Task directions -> Output the complete listing exactly.

Data for analysis ->
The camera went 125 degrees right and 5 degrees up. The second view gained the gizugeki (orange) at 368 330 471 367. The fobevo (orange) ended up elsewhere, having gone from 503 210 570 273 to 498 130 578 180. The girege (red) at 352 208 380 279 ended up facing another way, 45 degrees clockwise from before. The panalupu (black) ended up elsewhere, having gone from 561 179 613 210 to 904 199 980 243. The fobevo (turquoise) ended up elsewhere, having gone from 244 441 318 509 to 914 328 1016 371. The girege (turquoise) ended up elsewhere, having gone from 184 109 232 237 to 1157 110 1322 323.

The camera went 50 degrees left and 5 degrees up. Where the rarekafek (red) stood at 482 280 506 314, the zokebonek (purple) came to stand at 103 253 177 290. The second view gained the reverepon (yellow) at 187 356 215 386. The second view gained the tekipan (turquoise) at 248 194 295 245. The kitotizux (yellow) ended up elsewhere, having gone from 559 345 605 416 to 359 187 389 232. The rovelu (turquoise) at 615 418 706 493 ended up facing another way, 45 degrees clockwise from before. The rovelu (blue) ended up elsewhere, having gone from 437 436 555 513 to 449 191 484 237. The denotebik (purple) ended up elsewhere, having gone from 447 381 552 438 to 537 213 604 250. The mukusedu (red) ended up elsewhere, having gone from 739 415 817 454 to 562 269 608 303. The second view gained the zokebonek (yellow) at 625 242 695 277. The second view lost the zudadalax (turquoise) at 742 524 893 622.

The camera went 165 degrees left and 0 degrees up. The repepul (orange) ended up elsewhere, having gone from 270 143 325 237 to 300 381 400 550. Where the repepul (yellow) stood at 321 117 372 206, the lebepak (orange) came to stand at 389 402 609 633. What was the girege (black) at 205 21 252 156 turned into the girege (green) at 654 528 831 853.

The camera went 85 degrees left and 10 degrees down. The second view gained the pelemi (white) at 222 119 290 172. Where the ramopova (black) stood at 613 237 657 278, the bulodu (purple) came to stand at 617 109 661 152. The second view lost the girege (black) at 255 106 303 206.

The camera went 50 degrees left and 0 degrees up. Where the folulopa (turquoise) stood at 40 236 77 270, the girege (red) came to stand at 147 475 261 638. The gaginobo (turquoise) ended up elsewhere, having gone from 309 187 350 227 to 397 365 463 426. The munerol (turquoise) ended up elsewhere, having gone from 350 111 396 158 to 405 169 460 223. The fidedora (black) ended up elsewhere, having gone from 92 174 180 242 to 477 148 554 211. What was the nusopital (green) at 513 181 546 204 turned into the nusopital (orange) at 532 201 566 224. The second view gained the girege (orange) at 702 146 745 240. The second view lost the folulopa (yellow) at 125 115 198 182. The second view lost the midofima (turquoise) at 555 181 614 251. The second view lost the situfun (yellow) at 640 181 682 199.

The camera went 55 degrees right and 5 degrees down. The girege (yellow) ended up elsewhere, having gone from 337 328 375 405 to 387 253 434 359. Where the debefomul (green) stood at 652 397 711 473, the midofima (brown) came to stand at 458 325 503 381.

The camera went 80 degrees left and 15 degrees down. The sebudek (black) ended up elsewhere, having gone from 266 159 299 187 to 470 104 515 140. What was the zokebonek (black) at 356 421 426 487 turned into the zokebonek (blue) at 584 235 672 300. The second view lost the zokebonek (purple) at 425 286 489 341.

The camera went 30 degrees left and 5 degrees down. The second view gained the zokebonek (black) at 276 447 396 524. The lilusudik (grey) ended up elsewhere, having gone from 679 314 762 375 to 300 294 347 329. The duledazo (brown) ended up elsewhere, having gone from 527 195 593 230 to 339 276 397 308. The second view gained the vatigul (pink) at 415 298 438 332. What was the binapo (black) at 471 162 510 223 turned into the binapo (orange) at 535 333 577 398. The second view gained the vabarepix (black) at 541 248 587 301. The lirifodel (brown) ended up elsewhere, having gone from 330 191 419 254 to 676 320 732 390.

Output for this task ->
The camera went 125 degrees right and 5 degrees up. The second view gained the gizugeki (orange) at 368 330 471 367. The fobevo (orange) ended up elsewhere, having gone from 503 210 570 273 to 498 130 578 180. The girege (red) at 352 208 380 279 ended up facing another way, 45 degrees clockwise from before. The panalupu (black) ended up elsewhere, having gone from 561 179 613 210 to 904 199 980 243. The fobevo (turquoise) ended up elsewhere, having gone from 244 441 318 509 to 914 328 1016 371. The girege (turquoise) ended up elsewhere, having gone from 184 109 232 237 to 1157 110 1322 323.

The camera went 50 degrees left and 5 degrees up. Where the rarekafek (red) stood at 482 280 506 314, the zokebonek (purple) came to stand at 103 253 177 290. The second view gained the reverepon (yellow) at 187 356 215 386. The second view gained the tekipan (turquoise) at 248 194 295 245. The kitotizux (yellow) ended up elsewhere, having gone from 559 345 605 416 to 359 187 389 232. The rovelu (turquoise) at 615 418 706 493 ended up facing another way, 45 degrees clockwise from before. The rovelu (blue) ended up elsewhere, having gone from 437 436 555 513 to 449 191 484 237. The denotebik (purple) ended up elsewhere, having gone from 447 381 552 438 to 537 213 604 250. The mukusedu (red) ended up elsewhere, having gone from 739 415 817 454 to 562 269 608 303. The second view gained the zokebonek (yellow) at 625 242 695 277. The second view lost the zudadalax (turquoise) at 742 524 893 622.

The camera went 165 degrees left and 0 degrees up. The repepul (orange) ended up elsewhere, having gone from 270 143 325 237 to 300 381 400 550. Where the repepul (yellow) stood at 321 117 372 206, the lebepak (orange) came to stand at 389 402 609 633. What was the girege (black) at 205 21 252 156 turned into the girege (green) at 654 528 831 853.

The camera went 85 degrees left and 10 degrees down. The second view gained the pelemi (white) at 222 119 290 172. Where the ramopova (black) stood at 613 237 657 278, the bulodu (purple) came to stand at 617 109 661 152. The second view lost the girege (black) at 255 106 303 206.

The camera went 50 degrees left and 0 degrees up. Where the folulopa (turquoise) stood at 40 236 77 270, the girege (red) came to stand at 147 475 261 638. The gaginobo (turquoise) ended up elsewhere, having gone from 309 187 350 227 to 397 365 463 426. The munerol (turquoise) ended up elsewhere, having gone from 350 111 396 158 to 405 169 460 223. The fidedora (black) ended up elsewhere, having gone from 92 174 180 242 to 477 148 554 211. What was the nusopital (green) at 513 181 546 204 turned into the nusopital (orange) at 532 201 566 224. The second view gained the girege (orange) at 702 146 745 240. The second view lost the folulopa (yellow) at 125 115 198 182. The second view lost the midofima (turquoise) at 555 181 614 251. The second view lost the situfun (yellow) at 640 181 682 199.

The camera went 55 degrees right and 5 degrees down. The girege (yellow) ended up elsewhere, having gone from 337 328 375 405 to 387 253 434 359. Where the debefomul (green) stood at 652 397 711 473, the midofima (brown) came to stand at 458 325 503 381.

The camera went 80 degrees left and 15 degrees down. The sebudek (black) ended up elsewhere, having gone from 266 159 299 187 to 470 104 515 140. What was the zokebonek (black) at 356 421 426 487 turned into the zokebonek (blue) at 584 235 672 300. The second view lost the zokebonek (purple) at 425 286 489 341.

The camera went 30 degrees left and 5 degrees down. The second view gained the zokebonek (black) at 276 447 396 524. The lilusudik (grey) ended up elsewhere, having gone from 679 314 762 375 to 300 294 347 329. The duledazo (brown) ended up elsewhere, having gone from 527 195 593 230 to 339 276 397 308. The second view gained the vatigul (pink) at 415 298 438 332. What was the binapo (black) at 471 162 510 223 turned into the binapo (orange) at 535 333 577 398. The second view gained the vabarepix (black) at 541 248 587 301. The lirifodel (brown) ended up elsewhere, having gone from 330 191 419 254 to 676 320 732 390.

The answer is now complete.